#### Exercise aim
When a line below contains the string "black", show that line.

#### Given information
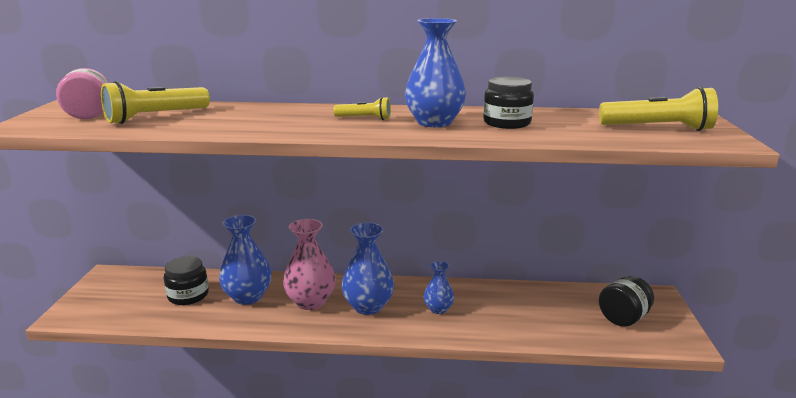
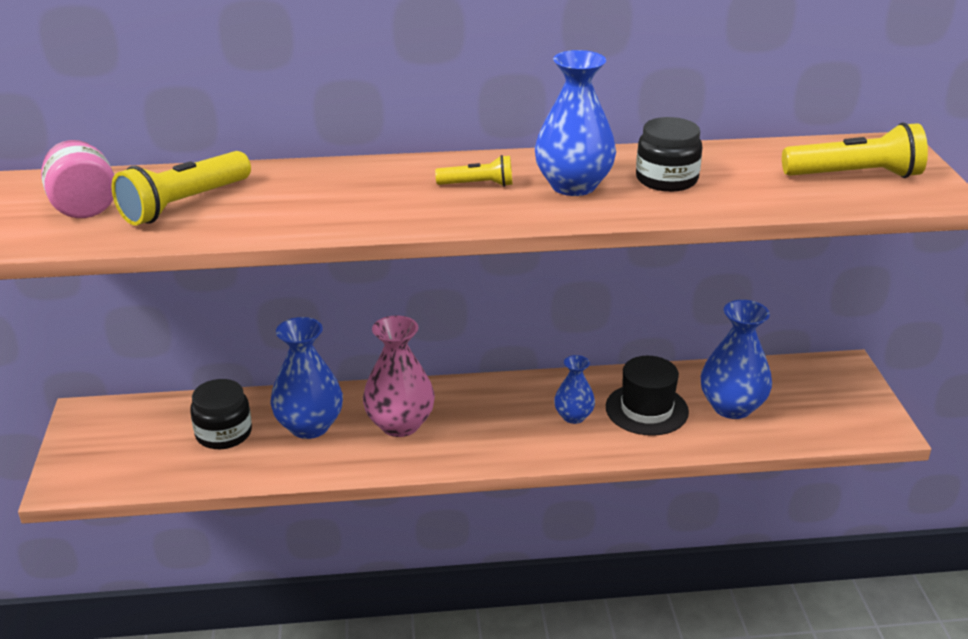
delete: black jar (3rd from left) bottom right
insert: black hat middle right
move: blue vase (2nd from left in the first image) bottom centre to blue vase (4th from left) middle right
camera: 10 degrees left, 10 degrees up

#### Completed exercise
delete: black jar (3rd from left) bottom right
insert: black hat middle right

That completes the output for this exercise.